Data supplied

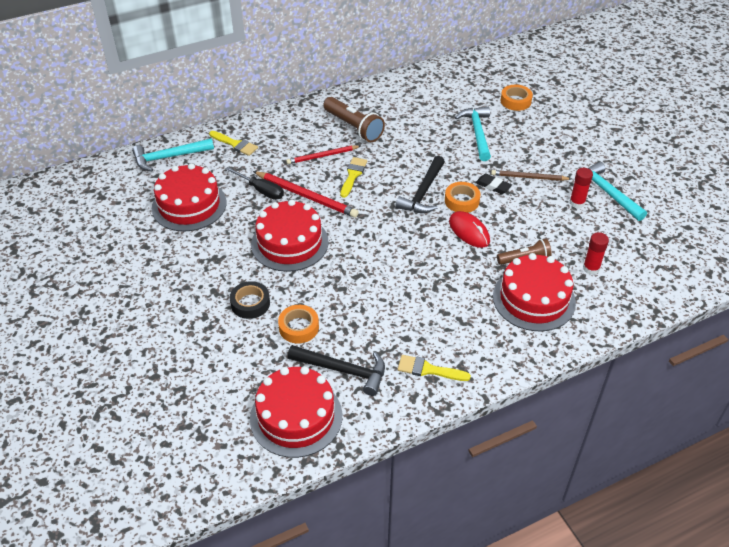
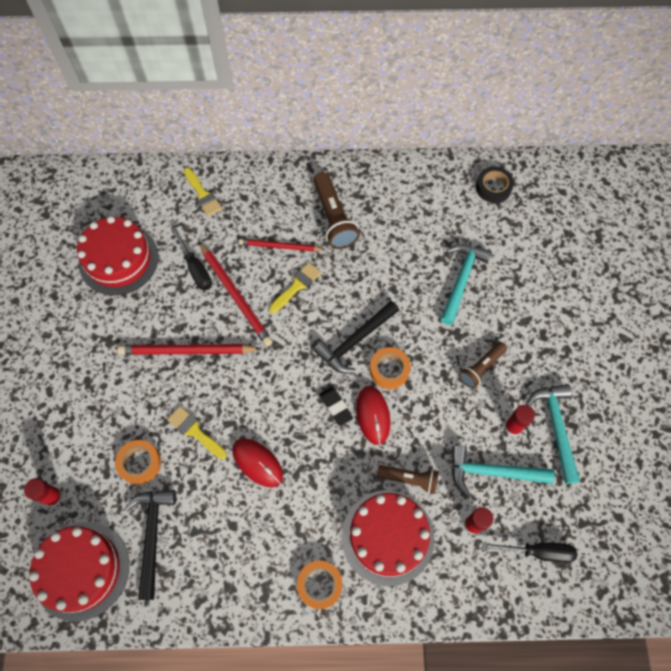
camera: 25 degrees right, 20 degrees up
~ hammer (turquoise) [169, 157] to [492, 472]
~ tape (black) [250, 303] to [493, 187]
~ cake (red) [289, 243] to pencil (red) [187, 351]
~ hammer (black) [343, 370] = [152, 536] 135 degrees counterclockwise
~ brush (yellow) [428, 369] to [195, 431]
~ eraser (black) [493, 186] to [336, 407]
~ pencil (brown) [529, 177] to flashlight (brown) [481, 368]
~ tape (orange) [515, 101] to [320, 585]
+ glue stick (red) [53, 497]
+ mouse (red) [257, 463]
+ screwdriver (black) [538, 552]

Problem statement
Exclude all images and retype the data precisely.

Task output
camera: 25 degrees right, 20 degrees up
~ hammer (turquoise) [169, 157] to [492, 472]
~ tape (black) [250, 303] to [493, 187]
~ cake (red) [289, 243] to pencil (red) [187, 351]
~ hammer (black) [343, 370] = [152, 536] 135 degrees counterclockwise
~ brush (yellow) [428, 369] to [195, 431]
~ eraser (black) [493, 186] to [336, 407]
~ pencil (brown) [529, 177] to flashlight (brown) [481, 368]
~ tape (orange) [515, 101] to [320, 585]
+ glue stick (red) [53, 497]
+ mouse (red) [257, 463]
+ screwdriver (black) [538, 552]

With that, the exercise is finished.